Task statement: Lay out every line of the entries as a JSON list of strings, one string per line, and leave out the blank lines.

(Data extracted from a collection)
····················

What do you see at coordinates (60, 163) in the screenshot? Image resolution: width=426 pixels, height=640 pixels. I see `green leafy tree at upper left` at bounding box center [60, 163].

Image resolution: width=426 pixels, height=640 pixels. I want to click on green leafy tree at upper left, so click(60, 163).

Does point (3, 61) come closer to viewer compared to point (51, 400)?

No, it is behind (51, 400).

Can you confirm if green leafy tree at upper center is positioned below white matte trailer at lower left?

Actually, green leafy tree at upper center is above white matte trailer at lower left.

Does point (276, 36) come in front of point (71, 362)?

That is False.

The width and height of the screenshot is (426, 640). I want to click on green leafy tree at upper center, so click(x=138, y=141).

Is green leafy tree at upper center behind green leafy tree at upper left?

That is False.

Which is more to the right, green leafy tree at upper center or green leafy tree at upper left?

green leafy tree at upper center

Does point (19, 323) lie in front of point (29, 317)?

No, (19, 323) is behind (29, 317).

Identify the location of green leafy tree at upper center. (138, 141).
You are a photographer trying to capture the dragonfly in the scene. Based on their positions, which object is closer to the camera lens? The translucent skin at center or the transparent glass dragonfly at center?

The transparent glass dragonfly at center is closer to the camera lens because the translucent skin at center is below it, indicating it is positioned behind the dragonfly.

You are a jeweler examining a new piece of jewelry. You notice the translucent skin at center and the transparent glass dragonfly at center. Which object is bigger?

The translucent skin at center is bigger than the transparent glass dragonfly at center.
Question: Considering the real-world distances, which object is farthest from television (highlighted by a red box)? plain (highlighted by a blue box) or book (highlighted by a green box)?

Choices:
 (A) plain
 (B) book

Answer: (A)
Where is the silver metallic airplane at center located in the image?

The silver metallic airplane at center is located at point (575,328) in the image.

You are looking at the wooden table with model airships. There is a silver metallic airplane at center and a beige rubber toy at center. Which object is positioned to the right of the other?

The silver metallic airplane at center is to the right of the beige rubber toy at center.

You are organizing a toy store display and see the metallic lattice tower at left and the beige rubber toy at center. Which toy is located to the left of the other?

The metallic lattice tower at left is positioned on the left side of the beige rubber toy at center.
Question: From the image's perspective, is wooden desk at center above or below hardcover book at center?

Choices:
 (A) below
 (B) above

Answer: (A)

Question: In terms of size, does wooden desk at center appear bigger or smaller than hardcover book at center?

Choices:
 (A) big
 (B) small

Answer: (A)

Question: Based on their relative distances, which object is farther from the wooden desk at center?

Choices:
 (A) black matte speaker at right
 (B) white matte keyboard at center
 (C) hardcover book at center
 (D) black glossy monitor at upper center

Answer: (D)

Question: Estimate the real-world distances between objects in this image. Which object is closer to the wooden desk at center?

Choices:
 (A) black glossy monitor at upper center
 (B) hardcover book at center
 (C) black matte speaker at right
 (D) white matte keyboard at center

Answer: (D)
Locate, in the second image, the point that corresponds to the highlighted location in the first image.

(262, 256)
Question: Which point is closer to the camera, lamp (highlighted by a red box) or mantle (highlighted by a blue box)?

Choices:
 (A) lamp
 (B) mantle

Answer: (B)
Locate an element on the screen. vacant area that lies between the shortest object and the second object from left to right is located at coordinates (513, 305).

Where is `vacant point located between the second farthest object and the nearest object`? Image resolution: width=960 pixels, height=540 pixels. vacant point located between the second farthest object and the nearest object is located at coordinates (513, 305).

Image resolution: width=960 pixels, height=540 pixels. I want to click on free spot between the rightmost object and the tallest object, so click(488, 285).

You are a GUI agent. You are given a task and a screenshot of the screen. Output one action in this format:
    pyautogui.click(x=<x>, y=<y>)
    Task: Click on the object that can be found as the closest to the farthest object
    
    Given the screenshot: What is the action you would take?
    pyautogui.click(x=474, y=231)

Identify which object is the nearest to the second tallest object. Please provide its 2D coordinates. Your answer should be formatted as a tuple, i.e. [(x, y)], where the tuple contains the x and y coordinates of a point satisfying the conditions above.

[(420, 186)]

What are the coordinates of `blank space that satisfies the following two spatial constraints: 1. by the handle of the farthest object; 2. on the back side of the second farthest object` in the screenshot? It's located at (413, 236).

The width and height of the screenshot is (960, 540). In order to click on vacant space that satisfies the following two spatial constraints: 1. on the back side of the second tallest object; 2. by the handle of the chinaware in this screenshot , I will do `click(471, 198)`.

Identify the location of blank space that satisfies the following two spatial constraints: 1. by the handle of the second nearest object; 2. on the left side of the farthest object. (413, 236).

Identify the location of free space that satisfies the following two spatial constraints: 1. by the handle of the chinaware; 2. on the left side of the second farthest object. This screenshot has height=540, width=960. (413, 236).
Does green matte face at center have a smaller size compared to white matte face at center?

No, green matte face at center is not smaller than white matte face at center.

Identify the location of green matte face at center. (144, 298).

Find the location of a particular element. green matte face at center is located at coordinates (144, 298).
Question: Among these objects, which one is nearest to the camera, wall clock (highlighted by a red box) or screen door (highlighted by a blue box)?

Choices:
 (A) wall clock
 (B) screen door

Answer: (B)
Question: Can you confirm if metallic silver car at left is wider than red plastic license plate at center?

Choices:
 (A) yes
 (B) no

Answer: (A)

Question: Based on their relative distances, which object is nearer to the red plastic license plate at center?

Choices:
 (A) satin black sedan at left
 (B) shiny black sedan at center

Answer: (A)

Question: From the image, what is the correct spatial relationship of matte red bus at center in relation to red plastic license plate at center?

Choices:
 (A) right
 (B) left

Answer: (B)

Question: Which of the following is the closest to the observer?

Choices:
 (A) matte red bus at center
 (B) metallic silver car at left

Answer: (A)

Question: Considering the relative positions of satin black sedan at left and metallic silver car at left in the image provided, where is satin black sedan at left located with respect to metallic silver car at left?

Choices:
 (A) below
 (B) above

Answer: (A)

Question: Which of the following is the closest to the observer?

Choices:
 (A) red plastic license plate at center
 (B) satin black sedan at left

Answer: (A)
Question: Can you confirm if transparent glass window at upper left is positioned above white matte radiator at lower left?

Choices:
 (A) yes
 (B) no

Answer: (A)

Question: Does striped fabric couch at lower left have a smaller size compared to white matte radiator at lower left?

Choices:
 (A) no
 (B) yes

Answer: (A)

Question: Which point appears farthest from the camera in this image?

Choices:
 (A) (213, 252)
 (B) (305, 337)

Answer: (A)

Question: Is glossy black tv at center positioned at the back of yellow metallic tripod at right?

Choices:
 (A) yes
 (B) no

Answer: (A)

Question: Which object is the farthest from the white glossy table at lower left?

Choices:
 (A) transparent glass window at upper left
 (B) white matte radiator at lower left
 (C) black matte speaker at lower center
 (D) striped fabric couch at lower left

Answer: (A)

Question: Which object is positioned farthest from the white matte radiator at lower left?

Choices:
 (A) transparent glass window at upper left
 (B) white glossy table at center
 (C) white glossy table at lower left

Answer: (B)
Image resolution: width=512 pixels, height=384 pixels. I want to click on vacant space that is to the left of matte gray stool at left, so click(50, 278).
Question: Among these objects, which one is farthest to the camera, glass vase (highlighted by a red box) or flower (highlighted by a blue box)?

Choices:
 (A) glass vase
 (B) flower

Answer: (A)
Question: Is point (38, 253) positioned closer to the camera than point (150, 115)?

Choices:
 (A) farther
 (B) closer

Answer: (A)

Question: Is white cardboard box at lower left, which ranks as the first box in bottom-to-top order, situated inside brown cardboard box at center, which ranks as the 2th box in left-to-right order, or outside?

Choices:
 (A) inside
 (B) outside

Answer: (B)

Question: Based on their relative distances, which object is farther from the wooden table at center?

····················

Output for this exercise:
[
  "What do you see at coordinates (60, 163) in the screenshot? Image resolution: width=426 pixels, height=640 pixels. I see `green leafy tree at upper left` at bounding box center [60, 163].",
  "Image resolution: width=426 pixels, height=640 pixels. I want to click on green leafy tree at upper left, so click(60, 163).",
  "Does point (3, 61) come closer to viewer compared to point (51, 400)?",
  "No, it is behind (51, 400).",
  "Can you confirm if green leafy tree at upper center is positioned below white matte trailer at lower left?",
  "Actually, green leafy tree at upper center is above white matte trailer at lower left.",
  "Does point (276, 36) come in front of point (71, 362)?",
  "That is False.",
  "The width and height of the screenshot is (426, 640). I want to click on green leafy tree at upper center, so click(x=138, y=141).",
  "Is green leafy tree at upper center behind green leafy tree at upper left?",
  "That is False.",
  "Which is more to the right, green leafy tree at upper center or green leafy tree at upper left?",
  "green leafy tree at upper center",
  "Does point (19, 323) lie in front of point (29, 317)?",
  "No, (19, 323) is behind (29, 317).",
  "Identify the location of green leafy tree at upper center. (138, 141).",
  "You are a photographer trying to capture the dragonfly in the scene. Based on their positions, which object is closer to the camera lens? The translucent skin at center or the transparent glass dragonfly at center?",
  "The transparent glass dragonfly at center is closer to the camera lens because the translucent skin at center is below it, indicating it is positioned behind the dragonfly.",
  "You are a jeweler examining a new piece of jewelry. You notice the translucent skin at center and the transparent glass dragonfly at center. Which object is bigger?",
  "The translucent skin at center is bigger than the transparent glass dragonfly at center.",
  "Question: Considering the real-world distances, which object is farthest from television (highlighted by a red box)? plain (highlighted by a blue box) or book (highlighted by a green box)?",
  "Choices:",
  " (A) plain",
  " (B) book",
  "Answer: (A)",
  "Where is the silver metallic airplane at center located in the image?",
  "The silver metallic airplane at center is located at point (575,328) in the image.",
  "You are looking at the wooden table with model airships. There is a silver metallic airplane at center and a beige rubber toy at center. Which object is positioned to the right of the other?",
  "The silver metallic airplane at center is to the right of the beige rubber toy at center.",
  "You are organizing a toy store display and see the metallic lattice tower at left and the beige rubber toy at center. Which toy is located to the left of the other?",
  "The metallic lattice tower at left is positioned on the left side of the beige rubber toy at center.",
  "Question: From the image's perspective, is wooden desk at center above or below hardcover book at center?",
  "Choices:",
  " (A) below",
  " (B) above",
  "Answer: (A)",
  "Question: In terms of size, does wooden desk at center appear bigger or smaller than hardcover book at center?",
  "Choices:",
  " (A) big",
  " (B) small",
  "Answer: (A)",
  "Question: Based on their relative distances, which object is farther from the wooden desk at center?",
  "Choices:",
  " (A) black matte speaker at right",
  " (B) white matte keyboard at center",
  " (C) hardcover book at center",
  " (D) black glossy monitor at upper center",
  "Answer: (D)",
  "Question: Estimate the real-world distances between objects in this image. Which object is closer to the wooden desk at center?",
  "Choices:",
  " (A) black glossy monitor at upper center",
  " (B) hardcover book at center",
  " (C) black matte speaker at right",
  " (D) white matte keyboard at center",
  "Answer: (D)",
  "Locate, in the second image, the point that corresponds to the highlighted location in the first image.",
  "(262, 256)",
  "Question: Which point is closer to the camera, lamp (highlighted by a red box) or mantle (highlighted by a blue box)?",
  "Choices:",
  " (A) lamp",
  " (B) mantle",
  "Answer: (B)",
  "Locate an element on the screen. vacant area that lies between the shortest object and the second object from left to right is located at coordinates (513, 305).",
  "Where is `vacant point located between the second farthest object and the nearest object`? Image resolution: width=960 pixels, height=540 pixels. vacant point located between the second farthest object and the nearest object is located at coordinates (513, 305).",
  "Image resolution: width=960 pixels, height=540 pixels. I want to click on free spot between the rightmost object and the tallest object, so click(488, 285).",
  "You are a GUI agent. You are given a task and a screenshot of the screen. Output one action in this format:",
  "    pyautogui.click(x=<x>, y=<y>)",
  "    Task: Click on the object that can be found as the closest to the farthest object",
  "    Given the screenshot: What is the action you would take?",
  "    pyautogui.click(x=474, y=231)",
  "Identify which object is the nearest to the second tallest object. Please provide its 2D coordinates. Your answer should be formatted as a tuple, i.e. [(x, y)], where the tuple contains the x and y coordinates of a point satisfying the conditions above.",
  "[(420, 186)]",
  "What are the coordinates of `blank space that satisfies the following two spatial constraints: 1. by the handle of the farthest object; 2. on the back side of the second farthest object` in the screenshot? It's located at (413, 236).",
  "The width and height of the screenshot is (960, 540). In order to click on vacant space that satisfies the following two spatial constraints: 1. on the back side of the second tallest object; 2. by the handle of the chinaware in this screenshot , I will do `click(471, 198)`.",
  "Identify the location of blank space that satisfies the following two spatial constraints: 1. by the handle of the second nearest object; 2. on the left side of the farthest object. (413, 236).",
  "Identify the location of free space that satisfies the following two spatial constraints: 1. by the handle of the chinaware; 2. on the left side of the second farthest object. This screenshot has height=540, width=960. (413, 236).",
  "Does green matte face at center have a smaller size compared to white matte face at center?",
  "No, green matte face at center is not smaller than white matte face at center.",
  "Identify the location of green matte face at center. (144, 298).",
  "Find the location of a particular element. green matte face at center is located at coordinates (144, 298).",
  "Question: Among these objects, which one is nearest to the camera, wall clock (highlighted by a red box) or screen door (highlighted by a blue box)?",
  "Choices:",
  " (A) wall clock",
  " (B) screen door",
  "Answer: (B)",
  "Question: Can you confirm if metallic silver car at left is wider than red plastic license plate at center?",
  "Choices:",
  " (A) yes",
  " (B) no",
  "Answer: (A)",
  "Question: Based on their relative distances, which object is nearer to the red plastic license plate at center?",
  "Choices:",
  " (A) satin black sedan at left",
  " (B) shiny black sedan at center",
  "Answer: (A)",
  "Question: From the image, what is the correct spatial relationship of matte red bus at center in relation to red plastic license plate at center?",
  "Choices:",
  " (A) right",
  " (B) left",
  "Answer: (B)",
  "Question: Which of the following is the closest to the observer?",
  "Choices:",
  " (A) matte red bus at center",
  " (B) metallic silver car at left",
  "Answer: (A)",
  "Question: Considering the relative positions of satin black sedan at left and metallic silver car at left in the image provided, where is satin black sedan at left located with respect to metallic silver car at left?",
  "Choices:",
  " (A) below",
  " (B) above",
  "Answer: (A)",
  "Question: Which of the following is the closest to the observer?",
  "Choices:",
  " (A) red plastic license plate at center",
  " (B) satin black sedan at left",
  "Answer: (A)",
  "Question: Can you confirm if transparent glass window at upper left is positioned above white matte radiator at lower left?",
  "Choices:",
  " (A) yes",
  " (B) no",
  "Answer: (A)",
  "Question: Does striped fabric couch at lower left have a smaller size compared to white matte radiator at lower left?",
  "Choices:",
  " (A) no",
  " (B) yes",
  "Answer: (A)",
  "Question: Which point appears farthest from the camera in this image?",
  "Choices:",
  " (A) (213, 252)",
  " (B) (305, 337)",
  "Answer: (A)",
  "Question: Is glossy black tv at center positioned at the back of yellow metallic tripod at right?",
  "Choices:",
  " (A) yes",
  " (B) no",
  "Answer: (A)",
  "Question: Which object is the farthest from the white glossy table at lower left?",
  "Choices:",
  " (A) transparent glass window at upper left",
  " (B) white matte radiator at lower left",
  " (C) black matte speaker at lower center",
  " (D) striped fabric couch at lower left",
  "Answer: (A)",
  "Question: Which object is positioned farthest from the white matte radiator at lower left?",
  "Choices:",
  " (A) transparent glass window at upper left",
  " (B) white glossy table at center",
  " (C) white glossy table at lower left",
  "Answer: (B)",
  "Image resolution: width=512 pixels, height=384 pixels. I want to click on vacant space that is to the left of matte gray stool at left, so click(50, 278).",
  "Question: Among these objects, which one is farthest to the camera, glass vase (highlighted by a red box) or flower (highlighted by a blue box)?",
  "Choices:",
  " (A) glass vase",
  " (B) flower",
  "Answer: (A)",
  "Question: Is point (38, 253) positioned closer to the camera than point (150, 115)?",
  "Choices:",
  " (A) farther",
  " (B) closer",
  "Answer: (A)",
  "Question: Is white cardboard box at lower left, which ranks as the first box in bottom-to-top order, situated inside brown cardboard box at center, which ranks as the 2th box in left-to-right order, or outside?",
  "Choices:",
  " (A) inside",
  " (B) outside",
  "Answer: (B)",
  "Question: Based on their relative distances, which object is farther from the wooden table at center?"
]